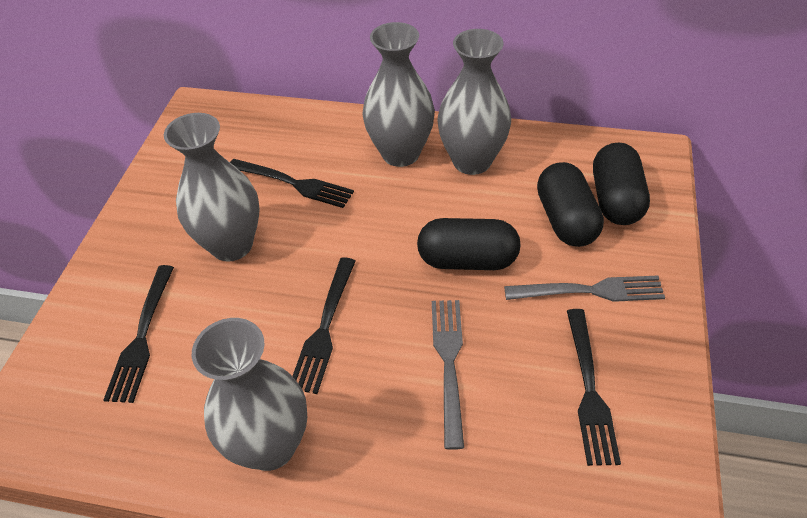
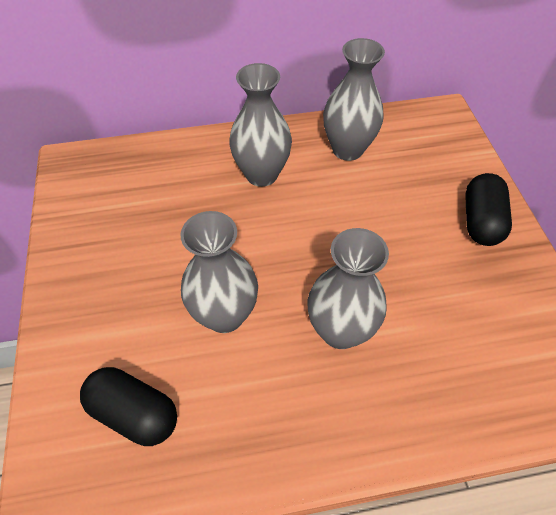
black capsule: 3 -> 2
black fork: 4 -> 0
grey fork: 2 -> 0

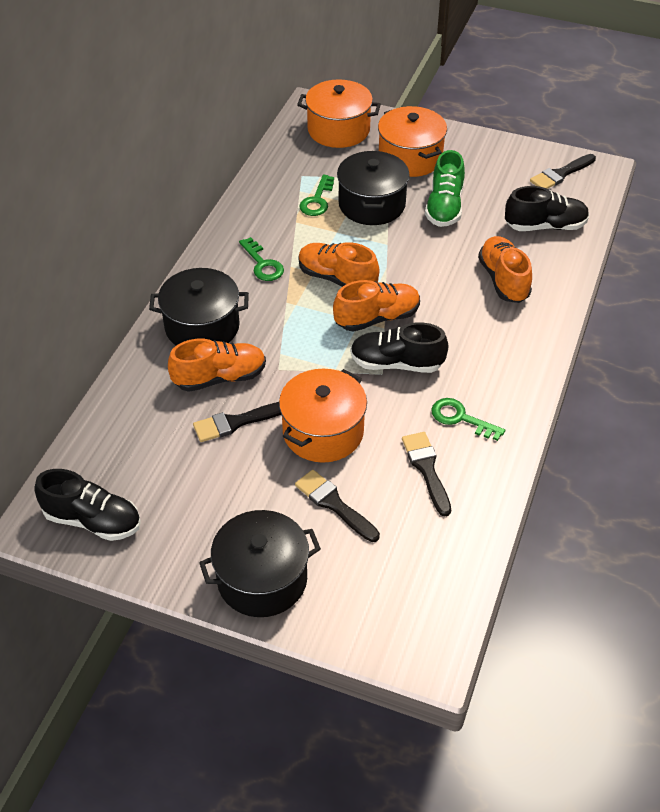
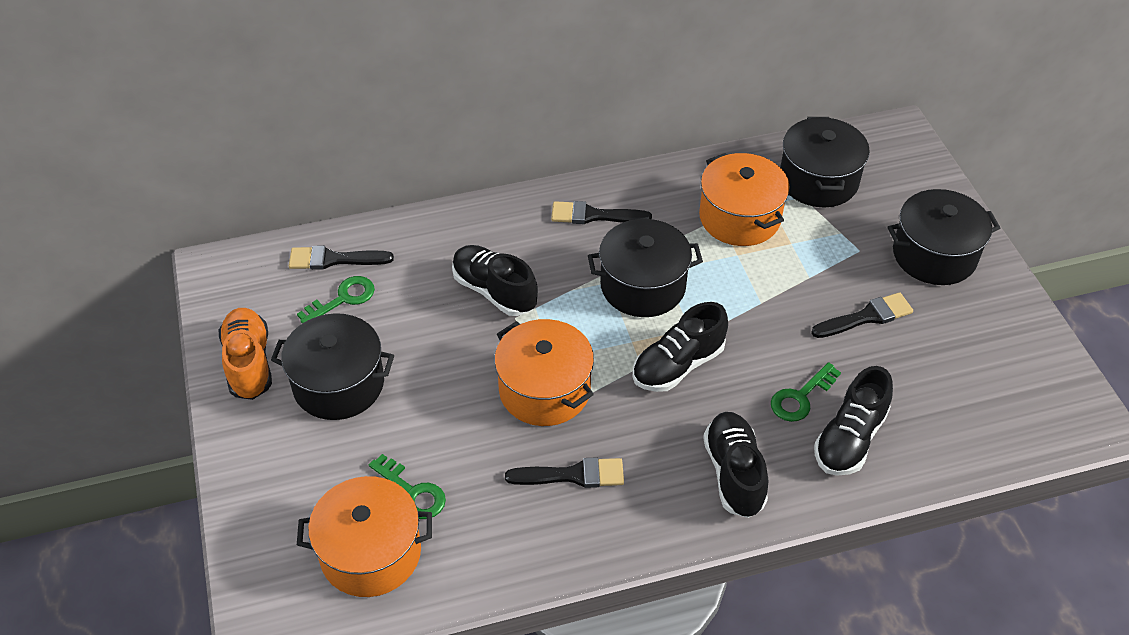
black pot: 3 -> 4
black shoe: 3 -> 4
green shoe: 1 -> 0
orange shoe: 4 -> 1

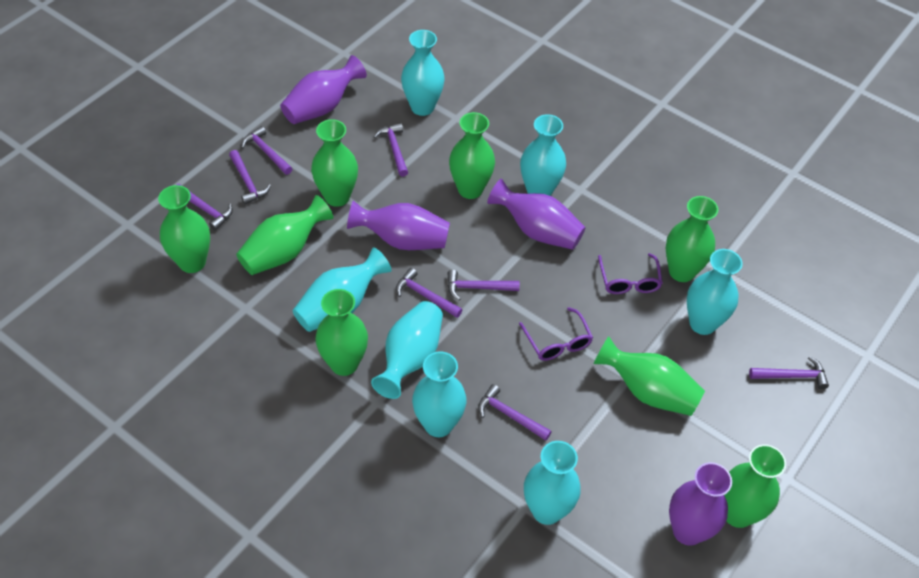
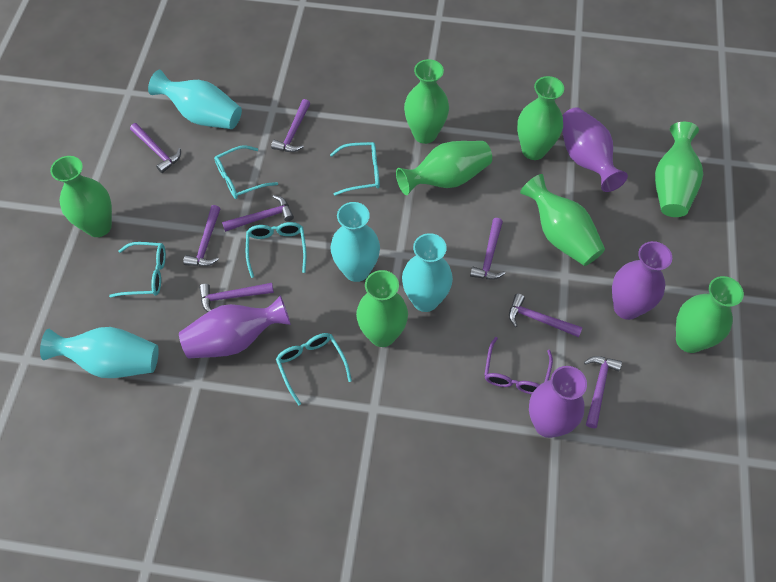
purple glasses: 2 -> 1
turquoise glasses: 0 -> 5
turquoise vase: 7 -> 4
* * *
Exercise details → Pull every line that holds the string "glasses" out of the records.

Answer to the exercise →
purple glasses: 2 -> 1
turquoise glasses: 0 -> 5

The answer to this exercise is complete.